__WHAT THE EXERCISE ASKS__:
When you return the data, keep each character exactly as it appears.

__Structured diff data__:
[Start of section]

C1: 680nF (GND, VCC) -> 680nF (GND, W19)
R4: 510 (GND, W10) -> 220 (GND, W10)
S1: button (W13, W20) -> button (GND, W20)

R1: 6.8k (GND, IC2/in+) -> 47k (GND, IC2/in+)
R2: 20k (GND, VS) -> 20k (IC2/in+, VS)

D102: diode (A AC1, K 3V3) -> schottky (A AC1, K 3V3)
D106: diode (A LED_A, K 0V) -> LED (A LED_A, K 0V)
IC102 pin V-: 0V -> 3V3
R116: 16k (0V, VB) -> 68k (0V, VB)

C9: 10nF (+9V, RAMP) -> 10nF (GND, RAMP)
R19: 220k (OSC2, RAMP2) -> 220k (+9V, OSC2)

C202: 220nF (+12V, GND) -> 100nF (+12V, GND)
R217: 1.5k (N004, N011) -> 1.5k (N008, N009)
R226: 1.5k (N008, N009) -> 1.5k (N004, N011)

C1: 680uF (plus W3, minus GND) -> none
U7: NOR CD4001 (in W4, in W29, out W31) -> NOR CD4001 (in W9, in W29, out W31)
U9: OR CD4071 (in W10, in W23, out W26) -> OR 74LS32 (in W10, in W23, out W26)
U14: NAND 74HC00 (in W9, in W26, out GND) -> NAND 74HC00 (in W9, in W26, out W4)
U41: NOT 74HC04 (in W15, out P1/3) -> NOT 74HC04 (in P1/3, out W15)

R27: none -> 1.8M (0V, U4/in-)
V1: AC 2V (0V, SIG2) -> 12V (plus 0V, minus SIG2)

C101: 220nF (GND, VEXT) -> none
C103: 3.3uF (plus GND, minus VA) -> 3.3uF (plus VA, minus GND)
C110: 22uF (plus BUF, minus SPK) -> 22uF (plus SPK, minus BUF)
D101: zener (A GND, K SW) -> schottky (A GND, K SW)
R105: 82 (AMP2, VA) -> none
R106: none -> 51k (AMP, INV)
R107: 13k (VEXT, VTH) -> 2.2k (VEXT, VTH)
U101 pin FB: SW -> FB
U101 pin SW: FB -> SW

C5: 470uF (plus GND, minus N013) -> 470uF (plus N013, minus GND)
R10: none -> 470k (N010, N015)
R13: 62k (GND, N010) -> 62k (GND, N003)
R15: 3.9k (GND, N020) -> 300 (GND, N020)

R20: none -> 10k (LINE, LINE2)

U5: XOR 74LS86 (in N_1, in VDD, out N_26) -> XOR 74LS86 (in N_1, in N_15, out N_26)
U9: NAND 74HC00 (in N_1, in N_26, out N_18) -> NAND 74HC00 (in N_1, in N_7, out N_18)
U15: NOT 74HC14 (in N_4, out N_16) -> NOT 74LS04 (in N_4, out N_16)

[End of section]

__RESPONSE AREA__:
C1: 680nF (GND, VCC) -> 680nF (GND, W19)
R4: 510 (GND, W10) -> 220 (GND, W10)
S1: button (W13, W20) -> button (GND, W20)

R1: 6.8k (GND, IC2/in+) -> 47k (GND, IC2/in+)
R2: 20k (GND, VS) -> 20k (IC2/in+, VS)

D102: diode (A AC1, K 3V3) -> schottky (A AC1, K 3V3)
D106: diode (A LED_A, K 0V) -> LED (A LED_A, K 0V)
IC102 pin V-: 0V -> 3V3
R116: 16k (0V, VB) -> 68k (0V, VB)

C9: 10nF (+9V, RAMP) -> 10nF (GND, RAMP)
R19: 220k (OSC2, RAMP2) -> 220k (+9V, OSC2)

C202: 220nF (+12V, GND) -> 100nF (+12V, GND)
R217: 1.5k (N004, N011) -> 1.5k (N008, N009)
R226: 1.5k (N008, N009) -> 1.5k (N004, N011)

C1: 680uF (plus W3, minus GND) -> none
U7: NOR CD4001 (in W4, in W29, out W31) -> NOR CD4001 (in W9, in W29, out W31)
U9: OR CD4071 (in W10, in W23, out W26) -> OR 74LS32 (in W10, in W23, out W26)
U14: NAND 74HC00 (in W9, in W26, out GND) -> NAND 74HC00 (in W9, in W26, out W4)
U41: NOT 74HC04 (in W15, out P1/3) -> NOT 74HC04 (in P1/3, out W15)

R27: none -> 1.8M (0V, U4/in-)
V1: AC 2V (0V, SIG2) -> 12V (plus 0V, minus SIG2)

C101: 220nF (GND, VEXT) -> none
C103: 3.3uF (plus GND, minus VA) -> 3.3uF (plus VA, minus GND)
C110: 22uF (plus BUF, minus SPK) -> 22uF (plus SPK, minus BUF)
D101: zener (A GND, K SW) -> schottky (A GND, K SW)
R105: 82 (AMP2, VA) -> none
R106: none -> 51k (AMP, INV)
R107: 13k (VEXT, VTH) -> 2.2k (VEXT, VTH)
U101 pin FB: SW -> FB
U101 pin SW: FB -> SW

C5: 470uF (plus GND, minus N013) -> 470uF (plus N013, minus GND)
R10: none -> 470k (N010, N015)
R13: 62k (GND, N010) -> 62k (GND, N003)
R15: 3.9k (GND, N020) -> 300 (GND, N020)

R20: none -> 10k (LINE, LINE2)

U5: XOR 74LS86 (in N_1, in VDD, out N_26) -> XOR 74LS86 (in N_1, in N_15, out N_26)
U9: NAND 74HC00 (in N_1, in N_26, out N_18) -> NAND 74HC00 (in N_1, in N_7, out N_18)
U15: NOT 74HC14 (in N_4, out N_16) -> NOT 74LS04 (in N_4, out N_16)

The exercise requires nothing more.